What is being asked. The required output is every entry, printed exactly as written.

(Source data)
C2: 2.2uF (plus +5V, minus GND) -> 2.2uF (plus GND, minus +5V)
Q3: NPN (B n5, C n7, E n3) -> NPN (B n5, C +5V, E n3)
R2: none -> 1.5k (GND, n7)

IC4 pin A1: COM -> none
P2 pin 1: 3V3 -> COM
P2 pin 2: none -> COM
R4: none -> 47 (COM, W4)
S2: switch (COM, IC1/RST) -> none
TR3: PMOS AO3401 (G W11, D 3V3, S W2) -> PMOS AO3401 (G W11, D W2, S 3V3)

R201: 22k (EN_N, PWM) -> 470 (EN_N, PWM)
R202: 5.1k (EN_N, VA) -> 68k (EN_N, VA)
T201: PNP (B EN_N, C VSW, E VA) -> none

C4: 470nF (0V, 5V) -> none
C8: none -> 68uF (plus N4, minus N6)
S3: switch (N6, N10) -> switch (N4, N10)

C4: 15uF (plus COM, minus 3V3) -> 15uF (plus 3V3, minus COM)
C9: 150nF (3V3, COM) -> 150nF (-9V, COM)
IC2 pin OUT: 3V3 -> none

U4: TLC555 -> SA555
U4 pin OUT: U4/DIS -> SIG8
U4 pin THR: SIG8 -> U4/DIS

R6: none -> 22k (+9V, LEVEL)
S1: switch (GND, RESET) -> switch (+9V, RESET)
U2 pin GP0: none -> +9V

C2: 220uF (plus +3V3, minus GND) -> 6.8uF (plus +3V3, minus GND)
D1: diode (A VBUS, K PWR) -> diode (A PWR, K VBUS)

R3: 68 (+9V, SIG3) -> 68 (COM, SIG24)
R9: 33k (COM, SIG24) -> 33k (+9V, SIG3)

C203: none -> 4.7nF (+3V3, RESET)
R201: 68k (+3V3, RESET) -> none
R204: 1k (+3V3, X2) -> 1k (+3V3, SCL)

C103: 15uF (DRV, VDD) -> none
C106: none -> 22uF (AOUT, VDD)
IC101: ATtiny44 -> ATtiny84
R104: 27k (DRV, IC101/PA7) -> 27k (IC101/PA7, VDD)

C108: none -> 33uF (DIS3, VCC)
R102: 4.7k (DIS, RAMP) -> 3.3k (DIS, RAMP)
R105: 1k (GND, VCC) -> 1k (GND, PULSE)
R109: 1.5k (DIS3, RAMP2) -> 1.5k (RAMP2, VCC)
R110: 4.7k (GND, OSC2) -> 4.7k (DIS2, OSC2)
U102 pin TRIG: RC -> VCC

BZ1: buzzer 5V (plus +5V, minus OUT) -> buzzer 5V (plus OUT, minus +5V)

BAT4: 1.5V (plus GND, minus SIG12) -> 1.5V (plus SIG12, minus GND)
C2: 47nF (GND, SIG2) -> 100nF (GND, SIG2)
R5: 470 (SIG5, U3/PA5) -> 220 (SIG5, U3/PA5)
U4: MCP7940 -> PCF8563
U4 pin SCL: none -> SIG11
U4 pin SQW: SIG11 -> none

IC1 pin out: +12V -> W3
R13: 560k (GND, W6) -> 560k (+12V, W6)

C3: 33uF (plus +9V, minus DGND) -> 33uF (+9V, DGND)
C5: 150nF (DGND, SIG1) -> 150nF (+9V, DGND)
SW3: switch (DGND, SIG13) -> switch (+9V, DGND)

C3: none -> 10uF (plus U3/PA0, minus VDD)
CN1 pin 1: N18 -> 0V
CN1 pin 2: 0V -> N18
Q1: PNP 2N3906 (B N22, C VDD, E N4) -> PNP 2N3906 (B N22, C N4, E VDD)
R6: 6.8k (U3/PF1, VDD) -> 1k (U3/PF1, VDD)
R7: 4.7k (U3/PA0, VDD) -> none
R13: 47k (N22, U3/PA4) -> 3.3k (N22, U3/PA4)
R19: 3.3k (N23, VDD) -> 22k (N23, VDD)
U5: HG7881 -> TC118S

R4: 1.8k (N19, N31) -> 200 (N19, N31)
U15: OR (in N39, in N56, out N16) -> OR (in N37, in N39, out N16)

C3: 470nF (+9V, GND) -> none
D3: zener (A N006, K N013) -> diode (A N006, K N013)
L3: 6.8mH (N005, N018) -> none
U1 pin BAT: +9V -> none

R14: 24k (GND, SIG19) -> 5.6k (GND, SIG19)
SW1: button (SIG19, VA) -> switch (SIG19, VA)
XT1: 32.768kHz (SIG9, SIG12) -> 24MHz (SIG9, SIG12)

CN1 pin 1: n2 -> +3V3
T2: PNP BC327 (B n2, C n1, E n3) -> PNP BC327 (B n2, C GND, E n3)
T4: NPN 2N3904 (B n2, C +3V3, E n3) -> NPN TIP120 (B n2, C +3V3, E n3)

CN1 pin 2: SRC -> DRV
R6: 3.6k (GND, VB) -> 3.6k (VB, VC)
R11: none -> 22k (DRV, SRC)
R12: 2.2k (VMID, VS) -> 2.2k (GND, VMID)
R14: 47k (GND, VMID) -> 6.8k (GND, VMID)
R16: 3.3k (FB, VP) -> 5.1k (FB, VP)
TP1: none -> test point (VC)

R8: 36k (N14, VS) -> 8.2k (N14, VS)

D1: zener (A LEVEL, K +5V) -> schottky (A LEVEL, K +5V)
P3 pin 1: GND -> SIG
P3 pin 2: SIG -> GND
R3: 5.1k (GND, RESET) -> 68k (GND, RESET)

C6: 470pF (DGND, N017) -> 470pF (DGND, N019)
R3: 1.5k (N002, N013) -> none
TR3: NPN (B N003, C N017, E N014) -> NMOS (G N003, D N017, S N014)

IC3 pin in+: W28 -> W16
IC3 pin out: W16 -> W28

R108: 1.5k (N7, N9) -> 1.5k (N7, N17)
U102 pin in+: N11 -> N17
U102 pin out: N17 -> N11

Your response.
C2: 2.2uF (plus +5V, minus GND) -> 2.2uF (plus GND, minus +5V)
Q3: NPN (B n5, C n7, E n3) -> NPN (B n5, C +5V, E n3)
R2: none -> 1.5k (GND, n7)

IC4 pin A1: COM -> none
P2 pin 1: 3V3 -> COM
P2 pin 2: none -> COM
R4: none -> 47 (COM, W4)
S2: switch (COM, IC1/RST) -> none
TR3: PMOS AO3401 (G W11, D 3V3, S W2) -> PMOS AO3401 (G W11, D W2, S 3V3)

R201: 22k (EN_N, PWM) -> 470 (EN_N, PWM)
R202: 5.1k (EN_N, VA) -> 68k (EN_N, VA)
T201: PNP (B EN_N, C VSW, E VA) -> none

C4: 470nF (0V, 5V) -> none
C8: none -> 68uF (plus N4, minus N6)
S3: switch (N6, N10) -> switch (N4, N10)

C4: 15uF (plus COM, minus 3V3) -> 15uF (plus 3V3, minus COM)
C9: 150nF (3V3, COM) -> 150nF (-9V, COM)
IC2 pin OUT: 3V3 -> none

U4: TLC555 -> SA555
U4 pin OUT: U4/DIS -> SIG8
U4 pin THR: SIG8 -> U4/DIS

R6: none -> 22k (+9V, LEVEL)
S1: switch (GND, RESET) -> switch (+9V, RESET)
U2 pin GP0: none -> +9V

C2: 220uF (plus +3V3, minus GND) -> 6.8uF (plus +3V3, minus GND)
D1: diode (A VBUS, K PWR) -> diode (A PWR, K VBUS)

R3: 68 (+9V, SIG3) -> 68 (COM, SIG24)
R9: 33k (COM, SIG24) -> 33k (+9V, SIG3)

C203: none -> 4.7nF (+3V3, RESET)
R201: 68k (+3V3, RESET) -> none
R204: 1k (+3V3, X2) -> 1k (+3V3, SCL)

C103: 15uF (DRV, VDD) -> none
C106: none -> 22uF (AOUT, VDD)
IC101: ATtiny44 -> ATtiny84
R104: 27k (DRV, IC101/PA7) -> 27k (IC101/PA7, VDD)

C108: none -> 33uF (DIS3, VCC)
R102: 4.7k (DIS, RAMP) -> 3.3k (DIS, RAMP)
R105: 1k (GND, VCC) -> 1k (GND, PULSE)
R109: 1.5k (DIS3, RAMP2) -> 1.5k (RAMP2, VCC)
R110: 4.7k (GND, OSC2) -> 4.7k (DIS2, OSC2)
U102 pin TRIG: RC -> VCC

BZ1: buzzer 5V (plus +5V, minus OUT) -> buzzer 5V (plus OUT, minus +5V)

BAT4: 1.5V (plus GND, minus SIG12) -> 1.5V (plus SIG12, minus GND)
C2: 47nF (GND, SIG2) -> 100nF (GND, SIG2)
R5: 470 (SIG5, U3/PA5) -> 220 (SIG5, U3/PA5)
U4: MCP7940 -> PCF8563
U4 pin SCL: none -> SIG11
U4 pin SQW: SIG11 -> none

IC1 pin out: +12V -> W3
R13: 560k (GND, W6) -> 560k (+12V, W6)

C3: 33uF (plus +9V, minus DGND) -> 33uF (+9V, DGND)
C5: 150nF (DGND, SIG1) -> 150nF (+9V, DGND)
SW3: switch (DGND, SIG13) -> switch (+9V, DGND)

C3: none -> 10uF (plus U3/PA0, minus VDD)
CN1 pin 1: N18 -> 0V
CN1 pin 2: 0V -> N18
Q1: PNP 2N3906 (B N22, C VDD, E N4) -> PNP 2N3906 (B N22, C N4, E VDD)
R6: 6.8k (U3/PF1, VDD) -> 1k (U3/PF1, VDD)
R7: 4.7k (U3/PA0, VDD) -> none
R13: 47k (N22, U3/PA4) -> 3.3k (N22, U3/PA4)
R19: 3.3k (N23, VDD) -> 22k (N23, VDD)
U5: HG7881 -> TC118S

R4: 1.8k (N19, N31) -> 200 (N19, N31)
U15: OR (in N39, in N56, out N16) -> OR (in N37, in N39, out N16)

C3: 470nF (+9V, GND) -> none
D3: zener (A N006, K N013) -> diode (A N006, K N013)
L3: 6.8mH (N005, N018) -> none
U1 pin BAT: +9V -> none

R14: 24k (GND, SIG19) -> 5.6k (GND, SIG19)
SW1: button (SIG19, VA) -> switch (SIG19, VA)
XT1: 32.768kHz (SIG9, SIG12) -> 24MHz (SIG9, SIG12)

CN1 pin 1: n2 -> +3V3
T2: PNP BC327 (B n2, C n1, E n3) -> PNP BC327 (B n2, C GND, E n3)
T4: NPN 2N3904 (B n2, C +3V3, E n3) -> NPN TIP120 (B n2, C +3V3, E n3)

CN1 pin 2: SRC -> DRV
R6: 3.6k (GND, VB) -> 3.6k (VB, VC)
R11: none -> 22k (DRV, SRC)
R12: 2.2k (VMID, VS) -> 2.2k (GND, VMID)
R14: 47k (GND, VMID) -> 6.8k (GND, VMID)
R16: 3.3k (FB, VP) -> 5.1k (FB, VP)
TP1: none -> test point (VC)

R8: 36k (N14, VS) -> 8.2k (N14, VS)

D1: zener (A LEVEL, K +5V) -> schottky (A LEVEL, K +5V)
P3 pin 1: GND -> SIG
P3 pin 2: SIG -> GND
R3: 5.1k (GND, RESET) -> 68k (GND, RESET)

C6: 470pF (DGND, N017) -> 470pF (DGND, N019)
R3: 1.5k (N002, N013) -> none
TR3: NPN (B N003, C N017, E N014) -> NMOS (G N003, D N017, S N014)

IC3 pin in+: W28 -> W16
IC3 pin out: W16 -> W28

R108: 1.5k (N7, N9) -> 1.5k (N7, N17)
U102 pin in+: N11 -> N17
U102 pin out: N17 -> N11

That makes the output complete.